(Stored data entries)

━━━━━━━━━━━━━━━━

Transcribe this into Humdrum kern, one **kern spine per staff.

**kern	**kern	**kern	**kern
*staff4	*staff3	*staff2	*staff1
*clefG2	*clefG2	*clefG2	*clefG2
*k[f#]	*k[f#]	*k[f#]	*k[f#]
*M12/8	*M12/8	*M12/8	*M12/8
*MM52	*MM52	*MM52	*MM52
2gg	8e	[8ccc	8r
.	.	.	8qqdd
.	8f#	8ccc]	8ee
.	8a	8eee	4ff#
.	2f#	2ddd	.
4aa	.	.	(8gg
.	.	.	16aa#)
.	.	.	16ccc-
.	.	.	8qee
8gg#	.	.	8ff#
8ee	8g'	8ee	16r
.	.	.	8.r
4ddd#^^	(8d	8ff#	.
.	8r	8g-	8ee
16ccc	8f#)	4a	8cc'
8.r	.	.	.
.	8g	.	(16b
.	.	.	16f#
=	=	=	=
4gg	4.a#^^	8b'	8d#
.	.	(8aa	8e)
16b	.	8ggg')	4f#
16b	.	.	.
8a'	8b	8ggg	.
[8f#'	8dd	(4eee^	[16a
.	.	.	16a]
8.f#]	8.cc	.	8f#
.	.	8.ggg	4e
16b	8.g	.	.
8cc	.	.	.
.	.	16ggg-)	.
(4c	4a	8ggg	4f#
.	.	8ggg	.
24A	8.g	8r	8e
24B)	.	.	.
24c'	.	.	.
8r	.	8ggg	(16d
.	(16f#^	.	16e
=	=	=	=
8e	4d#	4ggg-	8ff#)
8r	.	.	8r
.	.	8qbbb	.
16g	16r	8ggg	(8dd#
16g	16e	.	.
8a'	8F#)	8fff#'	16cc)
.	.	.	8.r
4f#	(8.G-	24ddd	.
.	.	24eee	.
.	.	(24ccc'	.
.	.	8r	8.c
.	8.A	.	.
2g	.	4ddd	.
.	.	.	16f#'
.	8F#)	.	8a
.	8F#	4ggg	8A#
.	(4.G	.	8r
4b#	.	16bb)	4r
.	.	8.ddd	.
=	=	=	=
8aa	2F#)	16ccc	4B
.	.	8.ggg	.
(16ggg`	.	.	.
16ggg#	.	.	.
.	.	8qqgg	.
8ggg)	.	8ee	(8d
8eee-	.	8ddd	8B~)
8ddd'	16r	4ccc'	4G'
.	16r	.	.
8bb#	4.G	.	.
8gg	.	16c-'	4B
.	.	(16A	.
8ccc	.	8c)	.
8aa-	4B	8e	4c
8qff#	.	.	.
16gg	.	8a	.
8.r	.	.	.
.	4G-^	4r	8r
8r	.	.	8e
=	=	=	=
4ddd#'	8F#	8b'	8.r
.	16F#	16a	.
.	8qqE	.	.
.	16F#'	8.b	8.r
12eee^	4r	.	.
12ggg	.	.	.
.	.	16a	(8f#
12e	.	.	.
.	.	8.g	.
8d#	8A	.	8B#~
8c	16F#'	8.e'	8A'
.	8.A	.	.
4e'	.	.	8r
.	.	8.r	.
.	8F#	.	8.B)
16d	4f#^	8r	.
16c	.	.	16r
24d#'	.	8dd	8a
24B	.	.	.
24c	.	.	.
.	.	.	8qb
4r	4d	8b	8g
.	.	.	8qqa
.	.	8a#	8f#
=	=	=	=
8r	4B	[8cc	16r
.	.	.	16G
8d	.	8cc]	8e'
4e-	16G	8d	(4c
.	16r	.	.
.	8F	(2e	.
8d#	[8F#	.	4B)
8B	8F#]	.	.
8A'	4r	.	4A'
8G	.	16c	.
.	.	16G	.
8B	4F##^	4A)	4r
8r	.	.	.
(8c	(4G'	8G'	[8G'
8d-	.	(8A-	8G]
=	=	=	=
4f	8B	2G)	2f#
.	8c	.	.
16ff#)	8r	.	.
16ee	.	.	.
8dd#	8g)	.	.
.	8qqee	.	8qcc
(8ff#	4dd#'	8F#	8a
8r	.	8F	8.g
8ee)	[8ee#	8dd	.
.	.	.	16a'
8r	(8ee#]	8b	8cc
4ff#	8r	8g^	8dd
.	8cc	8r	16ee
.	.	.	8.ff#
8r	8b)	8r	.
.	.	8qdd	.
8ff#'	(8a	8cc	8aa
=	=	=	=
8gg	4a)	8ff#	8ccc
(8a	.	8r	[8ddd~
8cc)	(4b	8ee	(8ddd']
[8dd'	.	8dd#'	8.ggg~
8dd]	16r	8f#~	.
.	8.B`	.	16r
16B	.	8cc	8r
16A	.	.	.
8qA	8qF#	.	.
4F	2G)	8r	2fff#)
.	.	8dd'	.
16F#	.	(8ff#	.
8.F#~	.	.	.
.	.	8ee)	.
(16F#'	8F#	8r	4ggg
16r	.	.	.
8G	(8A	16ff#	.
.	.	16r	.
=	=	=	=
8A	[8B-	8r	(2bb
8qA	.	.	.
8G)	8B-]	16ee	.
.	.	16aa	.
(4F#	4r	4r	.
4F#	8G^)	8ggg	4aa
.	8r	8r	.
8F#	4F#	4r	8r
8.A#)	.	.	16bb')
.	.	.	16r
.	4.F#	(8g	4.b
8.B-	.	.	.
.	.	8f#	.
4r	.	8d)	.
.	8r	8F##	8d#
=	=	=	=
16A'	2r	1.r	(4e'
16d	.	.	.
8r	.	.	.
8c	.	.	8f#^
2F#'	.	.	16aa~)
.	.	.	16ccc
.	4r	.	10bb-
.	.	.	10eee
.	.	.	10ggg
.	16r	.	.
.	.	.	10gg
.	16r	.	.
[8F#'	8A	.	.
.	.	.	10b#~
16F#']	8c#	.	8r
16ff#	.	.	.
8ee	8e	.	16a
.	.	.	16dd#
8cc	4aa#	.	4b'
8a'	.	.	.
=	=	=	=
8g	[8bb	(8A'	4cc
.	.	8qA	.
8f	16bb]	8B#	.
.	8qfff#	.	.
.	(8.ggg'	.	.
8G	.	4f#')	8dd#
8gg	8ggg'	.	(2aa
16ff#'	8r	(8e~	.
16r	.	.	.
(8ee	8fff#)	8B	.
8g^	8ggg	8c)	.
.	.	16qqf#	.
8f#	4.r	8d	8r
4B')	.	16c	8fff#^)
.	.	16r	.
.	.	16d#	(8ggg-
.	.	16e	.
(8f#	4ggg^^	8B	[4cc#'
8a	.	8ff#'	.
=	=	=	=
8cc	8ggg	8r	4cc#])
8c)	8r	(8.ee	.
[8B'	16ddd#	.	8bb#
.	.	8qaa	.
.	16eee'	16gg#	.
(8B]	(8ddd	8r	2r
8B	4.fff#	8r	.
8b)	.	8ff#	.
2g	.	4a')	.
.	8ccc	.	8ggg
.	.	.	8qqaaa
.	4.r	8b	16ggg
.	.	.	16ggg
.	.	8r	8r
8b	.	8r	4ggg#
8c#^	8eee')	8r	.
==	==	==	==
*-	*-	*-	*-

━━━━━━━━━━━━━━━━

■ EXERCISE REQUIREMENTS:
Count the lines of the listing that contain the string "kern", with case counting, and give only the number.

■ PROBLEM SOLUTION:
2